Gather every line in the entries below that contains the string "kern".

----------------------------------------

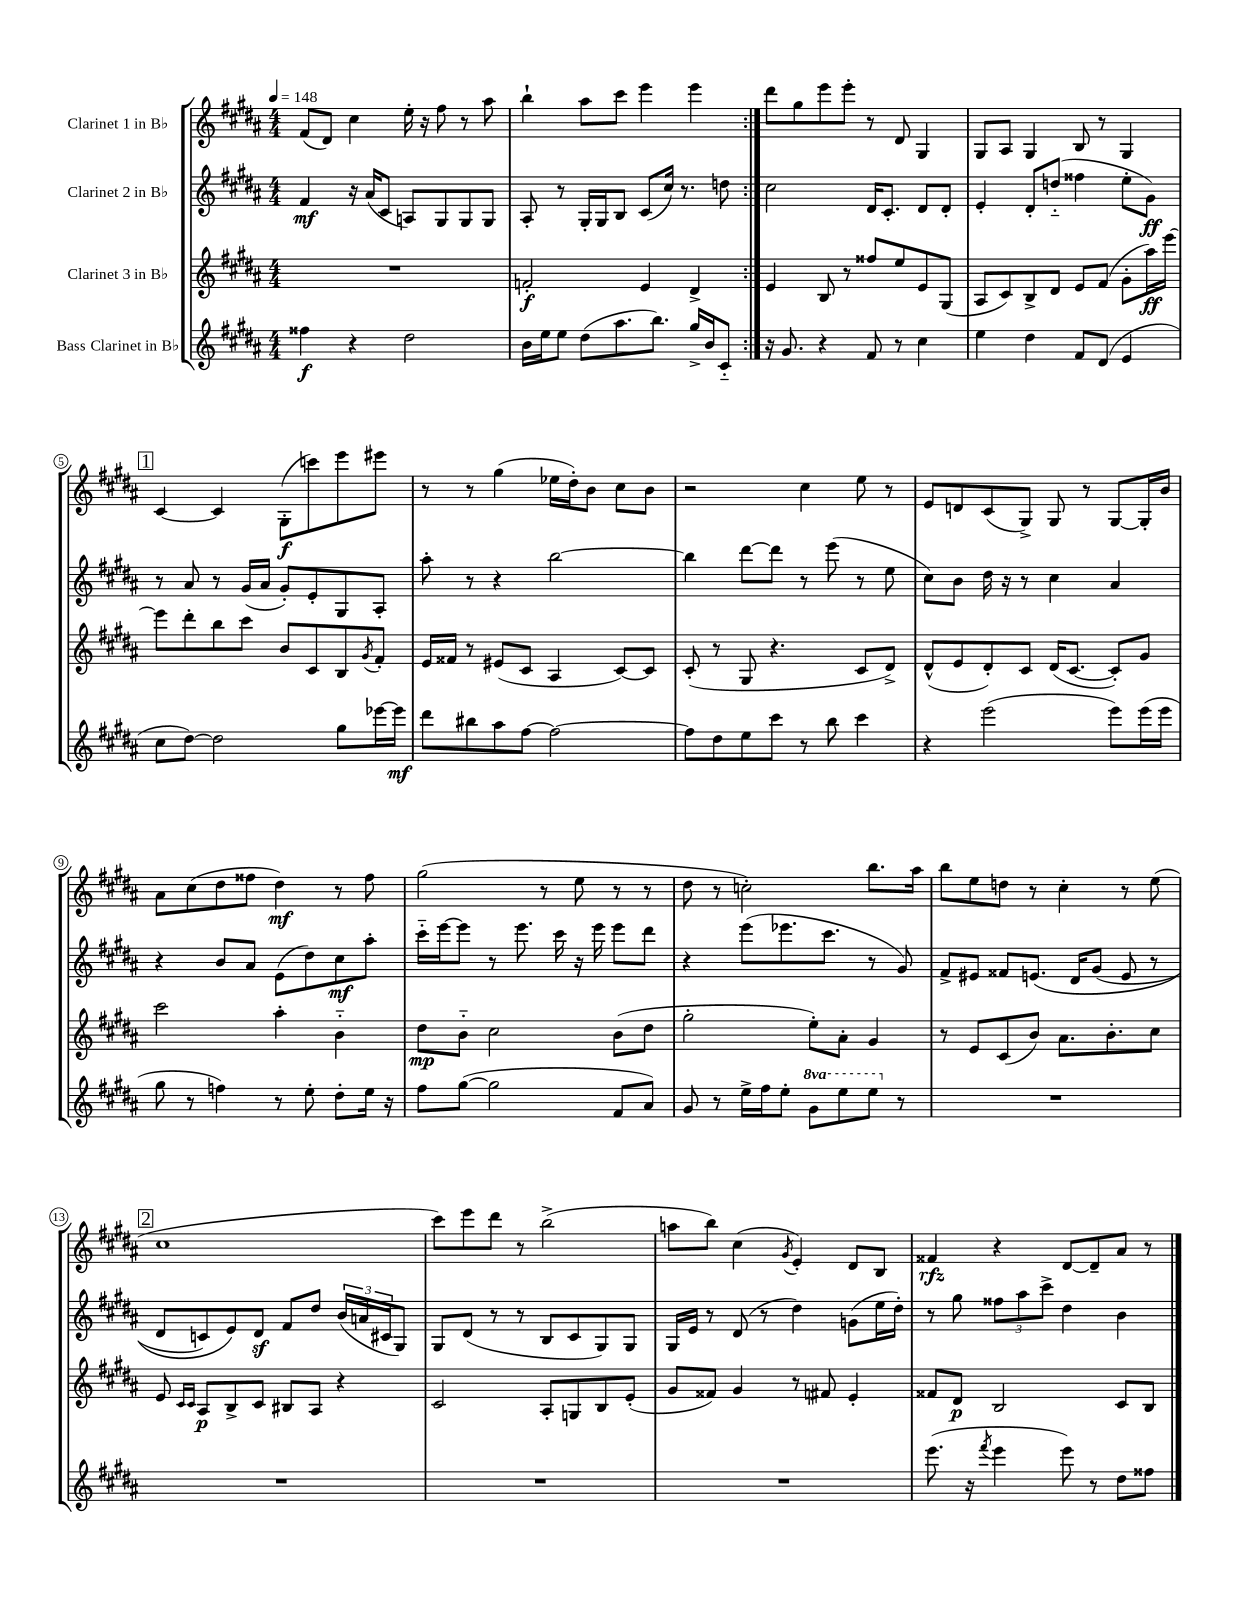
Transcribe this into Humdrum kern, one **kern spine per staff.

**kern	**dynam	**kern	**dynam	**kern	**dynam	**kern	**dynam
*part4	*part4	*part3	*part3	*part2	*part2	*part1	*part1
*staff4	*staff4	*staff3	*staff3	*staff2	*staff2	*staff1	*staff1
*I"Bass Clarinet in B♭	*	*I"Clarinet 3 in B♭	*	*I"Clarinet 2 in B♭	*	*I"Clarinet 1 in B♭	*
*clefG2	*	*clefG2	*	*clefG2	*	*clefG2	*
*k[f#c#g#d#a#]	*	*k[f#c#g#d#a#]	*	*k[f#c#g#d#a#]	*	*k[f#c#g#d#a#]	*
*M4/4	*	*M4/4	*	*M4/4	*	*M4/4	*
*MM148	*	*MM148	*	*MM148	*	*MM148	*
=1	=1	=1	=1	=1	=1	=1	=1
4ff##X\	f	1r	.	4f#/	mf	(8f#/L	.
.	.	.	.	.	.	8d#/J)	.
4r	.	.	.	16r	.	4cc#\	.
.	.	.	.	(16a#/KL	.	.	.
.	.	.	.	8c#/J	.	.	.
2dd#\	.	.	.	8An/L)	.	16ee'\	.
.	.	.	.	.	.	16r	.
.	.	.	.	8G#/	.	8ff#\	.
.	.	.	.	8G#/	.	8r	.
.	.	.	.	8G#/J	.	8aa#\	.
=2	=2	=2	=2	=2	=2	=2	=2
16b\LL	.	2fn'/	f	8A#'/	.	4bb`\	.
16ee\J	.	.	.	.	.	.	.
8ee\J	.	.	.	8r	.	.	.
(8dd#\L	.	.	.	16G#'/LL	.	8aa#\L	.
.	.	.	.	16G#/J	.	.	.
8.aa#\	.	.	.	8B/J	.	8ccc#\J	.
.	.	4e/	.	(8c#/L	.	4eee\	.
8.bb\J)	.	.	.	.	.	.	.
.	.	.	.	16cc#/Jk)	.	.	.
.	.	.	.	8.r	.	.	.
16gg#^/LL	.	4d#^/	.	.	.	4eee\	.
16b/J	.	.	.	.	.	.	.
8c#/J	.	.	.	8ddn\	.	.	.
=3:|!	=3:|!	=3:|!	=3:|!	=3:|!	=3:|!	=3:|!	=3:|!
16r	.	4e/	.	2cc#\	.	8ddd#\L	.
8.g#/	.	.	.	.	.	.	.
.	.	.	.	.	.	8gg#\	.
4r	.	8B/	.	.	.	8eee\	.
.	.	8r	.	.	.	8eee'\J	.
8f#/	.	8ff##X/L	.	16d#/KL	.	8r	.
.	.	.	.	8.c#'/J	.	.	.
8r	.	8ee/	.	.	.	8d#/	.
4cc#\	.	8e/	.	8d#/L	.	4G#/	.
.	.	(8G#/J	.	8d#'/J	.	.	.
=4	=4	=4	=4	=4	=4	=4	=4
4ee\	.	8A#/L	.	4e'/	.	8G#/L	.
.	.	8c#/)	.	.	.	8A#/J	.
4dd#\	.	8B^/	.	8d#'/L	.	4G#/	.
.	.	8d#/J	.	(8ddn/J	.	.	.
8f#/L	.	8e/L	.	4ff##X\	.	8B/	.
(8d#/J	.	(8f#/J	.	.	.	8r	.
4e/	.	8g#'\L	.	8ee'\L	.	4G#/	.
.	.	16aa#\L)	ff	8g#\J)	ff	.	.
.	.	[16eee\JJ	.	.	.	.	.
!!LO:LB:g=z
!!LO:REH:place=s1:t=1
=5	=5	=5	=5	=5	=5	=5	=5
8cc#\L	.	8eee\L]	.	8r	.	[4c#/	.
[8dd#\J)	.	8ddd#'\	.	8a#/	.	.	.
2dd#\]	.	8bb\	.	8r	.	4c#/]	.
.	.	8ccc#\J	.	(16g#/LL	.	.	.
.	.	.	.	16a#/JJ	.	.	.
.	.	8b/L	.	8g#'/L)	.	(8G#'\L	f
.	.	8c#/	.	8e'/	.	8cccn\)	.
8gg#\L	.	8B/	.	8G#/	.	8eee\	.
.	.	8qg#/	.	.	.	.	.
[16eee-X\L	.	8f#'/J	.	8A#'/J	.	8eee#X\J	.
16eee-\JJ]	mf	.	.	.	.	.	.
=6	=6	=6	=6	=6	=6	=6	=6
8ddd#\L	.	16e/LL	.	8aa#'\	.	8r	.
.	.	16f##X/JJ	.	.	.	.	.
8bb#X\	.	8r	.	8r	.	8r	.
8aa#\	.	(8e#X/L	.	4r	.	(4gg#\	.
[8ff#\J	.	8c#/J	.	.	.	.	.
2ff#\_	.	4A#/	.	[2bb\	.	16ee-X\LL	.
.	.	.	.	.	.	16dd#'\J)	.
.	.	.	.	.	.	8b\J	.
.	.	[8c#/L)	.	.	.	8cc#\L	.
.	.	8c#/J]	.	.	.	8b\J	.
=7	=7	=7	=7	=7	=7	=7	=7
8ff#\L]	.	(8c#'/	.	4bb\]	.	2r	.
8dd#\	.	8r	.	.	.	.	.
8ee\	.	8G#/	.	[8ddd#\L	.	.	.
8ccc#\J	.	4.r	.	8ddd#\J]	.	.	.
8r	.	.	.	8r	.	4cc#\	.
8bb\	.	.	.	(8eee\	.	.	.
4ccc#\	.	8c#/L	.	8r	.	8ee\	.
.	.	8d#^/J)	.	8ee\	.	8r	.
=8	=8	=8	=8	=8	=8	=8	=8
4r	.	(8d#^^/L	.	8cc#\L)	.	8e/L	.
.	.	8e/	.	8b\J	.	8dn/	.
(2eee\	.	8d#'/)	.	16dd#\	.	(8c#/	.
.	.	.	.	16r	.	.	.
.	.	8c#/J	.	8r	.	8G#^/J)	.
.	.	(16d#/KL	.	4cc#\	.	8G#/	.
.	.	[8.c#/J	.	.	.	.	.
.	.	.	.	.	.	8r	.
8eee\L)	.	8c#'/L])	.	4a#/	.	[8G#/L	.
(16eee\L	.	8g#/J	.	.	.	16G#'/L]	.
16eee\JJ	.	.	.	.	.	16b/JJ	.
!!LO:LB:g=z
=9	=9	=9	=9	=9	=9	=9	=9
8gg#\	.	2ccc#\	.	4r	.	8a#\L	.
8r	.	.	.	.	.	(8cc#\	.
4ffn\)	.	.	.	8b/L	.	8dd#\	.
.	.	.	.	8a#/J	.	8ff##X\J	.
8r	.	4aa#'\	.	(8e\L	.	4dd#\)	mf
8ee'\	.	.	.	8dd#\)	.	.	.
8dd#'\L	.	4b\	.	8cc#\	mf	8r	.
16ee\Jk	.	.	.	8aa#'\J	.	8ff##\	.
16r	.	.	.	.	.	.	.
=10	=10	=10	=10	=10	=10	=10	=10
8ff#\L	.	8dd#\L	mp	16ccc#\LL	.	(2gg#\	.
.	.	.	.	[16eee\J	.	.	.
([8gg#\J	.	8b\J	.	8eee\J]	.	.	.
2gg#\]	.	2cc#\	.	8r	.	.	.
.	.	.	.	8.eee\	.	.	.
.	.	.	.	.	.	8r	.
.	.	.	.	16ccc#\	.	.	.
.	.	.	.	16r	.	8ee\	.
.	.	.	.	16eee\	.	.	.
8f#/L	.	(8b\L	.	8eee\L	.	8r	.
8a#/J)	.	8dd#\J	.	8ddd#\J	.	8r	.
=11	=11	=11	=11	=11	=11	=11	=11
8g#/	.	2gg#'\	.	4r	.	8dd#\	.
8r	.	.	.	.	.	8r	.
16ee^\LL	.	.	.	(8eee\L	.	2ccn'\)	.
16ff#\J	.	.	.	.	.	.	.
8ee'\J	.	.	.	8.eee-X\	.	.	.
*8va	*	*	*	*	*	*	*
8gg#\L	.	8ee'\L)	.	.	.	.	.
.	.	.	.	8.ccc#\J	.	.	.
8eee\	.	8a#'\J	.	.	.	.	.
8eee\J	.	4g#/	.	8r	.	8.bb\L	.
*X8va	*	*	*	*	*	*	*
8r	.	.	.	8g#/)	.	.	.
.	.	.	.	.	.	16aa#\Jk	.
=12	=12	=12	=12	=12	=12	=12	=12
1r	.	8r	.	8f#^/L	.	8bb\L	.
.	.	8e/L	.	8e#X/J	.	8ee\	.
.	.	(8c#/	.	8f##X/L	.	8ddn\J	.
.	.	8b/J)	.	(8.en/J	.	8r	.
.	.	8.a#\L	.	.	.	4cc#'\	.
.	.	.	.	16d#/KL	.	.	.
.	.	.	.	(8g#/J	.	.	.
.	.	8.b'\	.	.	.	.	.
.	.	.	.	8e/	.	8r	.
.	.	8cc#\J	.	8r	.	(8ee\	.
!!LO:LB:g=z
!!LO:REH:place=s1:t=2
=13	=13	=13	=13	=13	=13	=13	=13
1r	.	8e/	.	8d#/L	.	1cc#	.
.	.	16qqc#/LL	.	.	.	.	.
.	.	16qqc#/JJ	.	.	.	.	.
.	.	8A#/L	p	8cn/)	.	.	.
.	.	8B^/	.	8e/)	.	.	.
.	.	8c#/J	.	8d#z/J	.	.	.
.	.	8B#X/L	.	8f#/L	.	.	.
.	.	8A#/J	.	8dd#/J	.	.	.
.	.	4r	.	(24b/LL	.	.	.
.	.	.	.	24an/	.	.	.
.	.	.	.	24c#X/J	.	.	.
.	.	.	.	8G#/J)	.	.	.
=14	=14	=14	=14	=14	=14	=14	=14
1r	.	2c#/	.	8G#/L	.	8ccc#\L)	.
.	.	.	.	(8d#/J	.	8eee\	.
.	.	.	.	8r	.	8ddd#\J	.
.	.	.	.	8r	.	8r	.
.	.	8A#'/L	.	8B/L	.	(2bb^\	.
.	.	8Gn/	.	8c#/	.	.	.
.	.	8B/	.	8G#/)	.	.	.
.	.	(8e'/J	.	8G#/J	.	.	.
=15	=15	=15	=15	=15	=15	=15	=15
1r	.	8g#/L	.	16G#/LL	.	8aan\L	.
.	.	.	.	16e/JJ	.	.	.
.	.	8f##X/J)	.	8r	.	8bb\J)	.
.	.	4g#/	.	(8d#/	.	(4cc#\	.
.	.	.	.	8r	.	.	.
.	.	.	.	.	.	8qg#/	.
.	.	8r	.	4dd#\)	.	4e'/)	.
.	.	8f#X/	.	.	.	.	.
.	.	4e'/	.	(8gn\L	.	8d#/L	.
.	.	.	.	16ee\L	.	8B/J	.
.	.	.	.	16dd#'\JJ)	.	.	.
=16	=16	=16	=16	=16	=16	=16	=16
(8.eee\	.	8f##X/L	.	8r	.	4f##X/	rfz
.	.	8d#/J	p	8gg#\	.	.	.
16r	.	.	.	.	.	.	.
8qfff#/	.	.	.	.	.	.	.
4eee\	.	2B/	.	12ff##X\L	.	4r	.
.	.	.	.	12aa#\	.	.	.
.	.	.	.	12ccc#^\J	.	.	.
8eee\)	.	.	.	4dd#\	.	[8d#/L	.
8r	.	.	.	.	.	8d#~/]	.
8dd#\L	.	8c#/L	.	4b\	.	8a#/J	.
8ff##X\J	.	8B/J	.	.	.	8r	.
==	==	==	==	==	==	==	==
*-	*-	*-	*-	*-	*-	*-	*-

----------------------------------------

__Correct output__
Transcribe this into Humdrum kern, one **kern spine per staff.
**kern	**dynam	**kern	**dynam	**kern	**dynam	**kern	**dynam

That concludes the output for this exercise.